Collected data entries:
** BEGIN **

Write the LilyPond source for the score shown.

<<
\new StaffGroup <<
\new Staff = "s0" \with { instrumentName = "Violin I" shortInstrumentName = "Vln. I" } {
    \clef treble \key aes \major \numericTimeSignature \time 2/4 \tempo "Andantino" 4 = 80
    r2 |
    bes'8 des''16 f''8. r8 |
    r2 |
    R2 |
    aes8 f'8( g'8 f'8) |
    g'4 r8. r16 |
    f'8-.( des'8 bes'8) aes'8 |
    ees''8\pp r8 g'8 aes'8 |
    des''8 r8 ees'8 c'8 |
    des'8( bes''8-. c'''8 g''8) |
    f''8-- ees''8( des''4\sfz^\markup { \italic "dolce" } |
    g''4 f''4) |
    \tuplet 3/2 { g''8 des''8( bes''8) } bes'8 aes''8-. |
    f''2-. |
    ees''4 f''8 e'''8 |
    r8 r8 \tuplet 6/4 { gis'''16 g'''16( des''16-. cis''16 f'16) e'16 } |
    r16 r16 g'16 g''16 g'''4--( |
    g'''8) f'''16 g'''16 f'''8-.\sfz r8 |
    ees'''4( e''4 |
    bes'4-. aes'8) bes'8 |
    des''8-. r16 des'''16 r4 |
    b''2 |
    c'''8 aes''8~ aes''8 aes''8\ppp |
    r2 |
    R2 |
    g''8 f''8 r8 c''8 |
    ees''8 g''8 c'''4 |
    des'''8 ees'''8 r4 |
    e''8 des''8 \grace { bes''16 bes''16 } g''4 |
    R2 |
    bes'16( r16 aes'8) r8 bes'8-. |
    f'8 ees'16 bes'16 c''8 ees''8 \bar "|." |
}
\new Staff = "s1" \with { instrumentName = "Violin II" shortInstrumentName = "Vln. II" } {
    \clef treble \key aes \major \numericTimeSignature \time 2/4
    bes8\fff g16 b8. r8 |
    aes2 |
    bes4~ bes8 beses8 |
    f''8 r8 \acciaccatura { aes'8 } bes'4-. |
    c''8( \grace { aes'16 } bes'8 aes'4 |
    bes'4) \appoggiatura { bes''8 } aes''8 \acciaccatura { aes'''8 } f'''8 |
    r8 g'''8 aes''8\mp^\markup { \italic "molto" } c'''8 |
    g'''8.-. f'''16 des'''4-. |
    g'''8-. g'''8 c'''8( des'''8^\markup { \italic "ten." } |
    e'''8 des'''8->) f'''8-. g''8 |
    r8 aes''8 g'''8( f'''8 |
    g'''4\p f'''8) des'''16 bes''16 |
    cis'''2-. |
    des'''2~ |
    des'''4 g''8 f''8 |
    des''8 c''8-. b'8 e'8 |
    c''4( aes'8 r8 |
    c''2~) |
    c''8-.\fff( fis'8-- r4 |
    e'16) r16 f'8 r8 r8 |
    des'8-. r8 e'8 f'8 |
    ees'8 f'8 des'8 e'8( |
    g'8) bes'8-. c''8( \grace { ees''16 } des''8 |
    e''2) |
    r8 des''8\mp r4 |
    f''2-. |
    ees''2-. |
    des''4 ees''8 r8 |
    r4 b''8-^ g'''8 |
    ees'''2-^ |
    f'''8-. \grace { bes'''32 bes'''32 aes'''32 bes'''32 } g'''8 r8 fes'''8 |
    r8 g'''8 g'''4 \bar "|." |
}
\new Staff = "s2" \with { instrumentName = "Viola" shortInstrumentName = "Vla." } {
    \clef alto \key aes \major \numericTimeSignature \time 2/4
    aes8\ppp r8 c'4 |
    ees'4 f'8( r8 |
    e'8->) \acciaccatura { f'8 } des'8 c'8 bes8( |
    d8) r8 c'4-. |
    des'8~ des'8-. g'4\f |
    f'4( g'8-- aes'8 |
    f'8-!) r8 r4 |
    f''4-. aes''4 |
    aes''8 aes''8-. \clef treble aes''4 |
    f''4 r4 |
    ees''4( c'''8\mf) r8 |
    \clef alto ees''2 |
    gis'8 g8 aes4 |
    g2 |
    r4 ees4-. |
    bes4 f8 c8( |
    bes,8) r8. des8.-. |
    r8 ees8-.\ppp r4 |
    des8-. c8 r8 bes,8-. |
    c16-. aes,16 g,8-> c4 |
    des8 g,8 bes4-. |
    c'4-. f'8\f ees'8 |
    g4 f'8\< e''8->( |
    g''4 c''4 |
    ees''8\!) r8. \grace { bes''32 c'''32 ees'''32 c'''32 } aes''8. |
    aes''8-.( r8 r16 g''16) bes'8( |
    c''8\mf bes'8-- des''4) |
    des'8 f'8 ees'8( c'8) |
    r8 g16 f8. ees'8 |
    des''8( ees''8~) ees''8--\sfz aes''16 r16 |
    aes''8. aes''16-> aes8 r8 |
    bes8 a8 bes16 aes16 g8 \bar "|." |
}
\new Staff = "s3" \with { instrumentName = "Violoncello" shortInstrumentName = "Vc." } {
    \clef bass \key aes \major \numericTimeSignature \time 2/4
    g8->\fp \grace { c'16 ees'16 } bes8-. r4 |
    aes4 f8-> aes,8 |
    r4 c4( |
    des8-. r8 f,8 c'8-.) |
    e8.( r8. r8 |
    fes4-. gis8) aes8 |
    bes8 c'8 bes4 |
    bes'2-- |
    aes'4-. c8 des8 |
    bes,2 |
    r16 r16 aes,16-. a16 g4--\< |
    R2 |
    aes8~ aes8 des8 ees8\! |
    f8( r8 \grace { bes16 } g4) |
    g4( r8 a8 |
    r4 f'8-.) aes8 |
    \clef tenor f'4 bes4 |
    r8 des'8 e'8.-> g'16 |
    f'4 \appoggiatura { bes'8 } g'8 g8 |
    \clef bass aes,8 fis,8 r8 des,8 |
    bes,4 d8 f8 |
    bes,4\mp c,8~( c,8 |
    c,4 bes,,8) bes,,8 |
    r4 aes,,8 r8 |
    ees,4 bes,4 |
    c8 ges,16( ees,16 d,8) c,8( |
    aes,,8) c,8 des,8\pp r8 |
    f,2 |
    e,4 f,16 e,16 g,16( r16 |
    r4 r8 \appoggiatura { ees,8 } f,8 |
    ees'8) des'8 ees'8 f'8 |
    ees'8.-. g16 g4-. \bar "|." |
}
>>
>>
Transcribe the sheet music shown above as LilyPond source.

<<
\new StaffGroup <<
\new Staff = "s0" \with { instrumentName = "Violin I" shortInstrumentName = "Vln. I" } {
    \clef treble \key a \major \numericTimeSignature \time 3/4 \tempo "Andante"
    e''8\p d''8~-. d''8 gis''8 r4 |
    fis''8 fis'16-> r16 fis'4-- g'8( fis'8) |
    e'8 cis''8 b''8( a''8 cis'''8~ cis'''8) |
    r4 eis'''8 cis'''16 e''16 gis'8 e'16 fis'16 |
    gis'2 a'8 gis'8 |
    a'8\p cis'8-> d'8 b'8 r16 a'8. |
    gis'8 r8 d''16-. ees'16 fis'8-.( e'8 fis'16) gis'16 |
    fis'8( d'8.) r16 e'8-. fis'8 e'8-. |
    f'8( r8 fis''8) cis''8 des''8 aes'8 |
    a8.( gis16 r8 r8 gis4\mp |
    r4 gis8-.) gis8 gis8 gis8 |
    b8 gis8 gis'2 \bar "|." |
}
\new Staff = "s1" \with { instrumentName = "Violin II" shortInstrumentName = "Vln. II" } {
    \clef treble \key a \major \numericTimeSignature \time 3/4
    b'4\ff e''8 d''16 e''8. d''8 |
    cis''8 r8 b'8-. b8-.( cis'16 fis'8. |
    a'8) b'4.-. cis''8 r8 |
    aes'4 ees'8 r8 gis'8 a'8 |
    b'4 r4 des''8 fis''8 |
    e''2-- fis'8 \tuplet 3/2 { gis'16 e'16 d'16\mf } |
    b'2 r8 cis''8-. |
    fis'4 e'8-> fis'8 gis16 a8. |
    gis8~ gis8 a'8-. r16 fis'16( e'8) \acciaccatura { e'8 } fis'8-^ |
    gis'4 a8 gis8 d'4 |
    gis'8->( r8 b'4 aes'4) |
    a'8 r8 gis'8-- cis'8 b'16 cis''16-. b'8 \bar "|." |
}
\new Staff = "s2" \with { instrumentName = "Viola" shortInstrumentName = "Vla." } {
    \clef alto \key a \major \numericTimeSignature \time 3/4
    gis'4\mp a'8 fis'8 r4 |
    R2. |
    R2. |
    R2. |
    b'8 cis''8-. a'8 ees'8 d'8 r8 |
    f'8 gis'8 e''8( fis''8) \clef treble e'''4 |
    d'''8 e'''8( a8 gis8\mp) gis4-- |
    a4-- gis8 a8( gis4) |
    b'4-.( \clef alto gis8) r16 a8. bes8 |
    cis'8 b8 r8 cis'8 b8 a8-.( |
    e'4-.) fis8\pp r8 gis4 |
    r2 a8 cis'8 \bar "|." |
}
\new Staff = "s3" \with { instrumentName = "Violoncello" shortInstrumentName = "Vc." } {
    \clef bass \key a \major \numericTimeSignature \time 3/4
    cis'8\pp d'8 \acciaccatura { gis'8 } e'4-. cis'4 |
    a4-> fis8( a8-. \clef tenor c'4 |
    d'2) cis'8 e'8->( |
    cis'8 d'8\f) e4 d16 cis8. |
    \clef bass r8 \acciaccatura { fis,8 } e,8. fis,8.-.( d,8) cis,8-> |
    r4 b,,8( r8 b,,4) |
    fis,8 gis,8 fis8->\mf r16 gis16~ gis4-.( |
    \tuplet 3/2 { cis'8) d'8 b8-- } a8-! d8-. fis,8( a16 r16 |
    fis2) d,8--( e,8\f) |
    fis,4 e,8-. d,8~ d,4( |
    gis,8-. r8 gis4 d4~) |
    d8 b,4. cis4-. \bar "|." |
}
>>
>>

** END **

Prompt:
How many lines of the listing above contain the string "acciaccatura"? Give only the number.

Problem solution:
6